* [WHAT IS BEING ASKED]:
Reproduce the listing below exactly, minus its pictures.

* [SOURCE MATERIAL]:
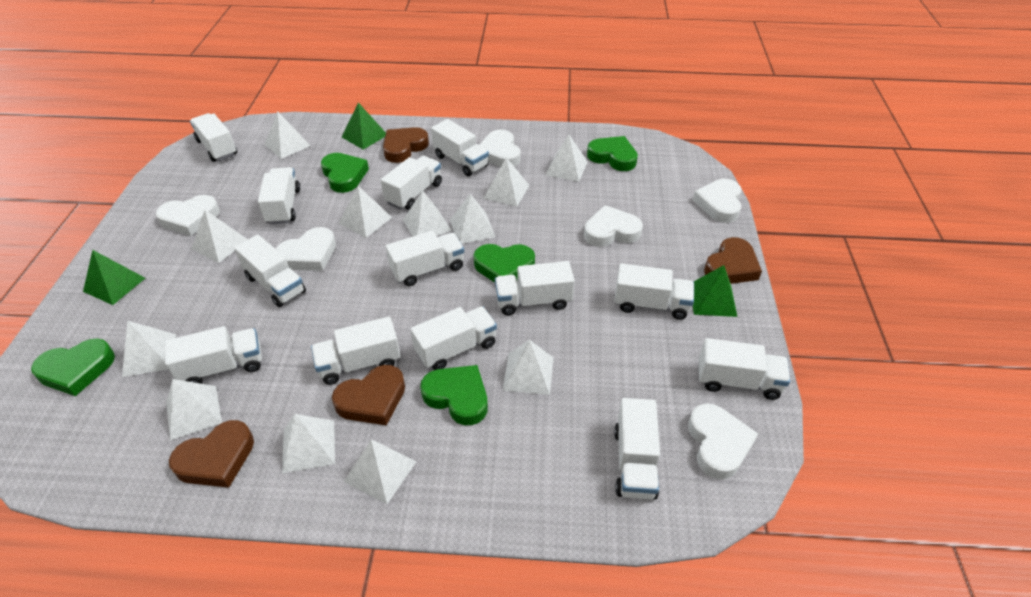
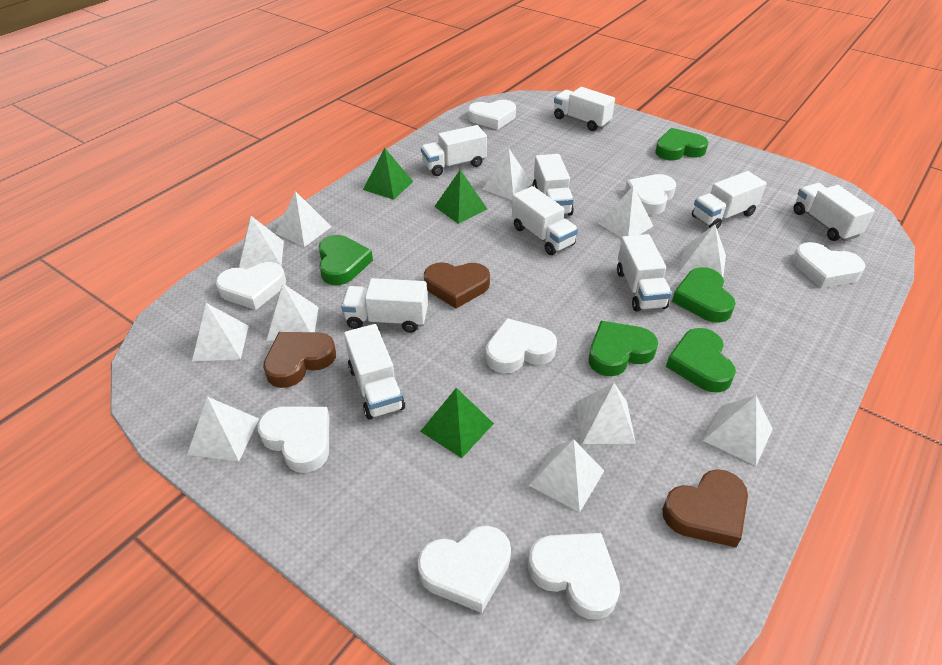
brown heart: 4 -> 3
white heart: 6 -> 8
white pyramid: 12 -> 11
white truck: 13 -> 9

* [EXERCISE OUTPUT]:
brown heart: 4 -> 3
white heart: 6 -> 8
white pyramid: 12 -> 11
white truck: 13 -> 9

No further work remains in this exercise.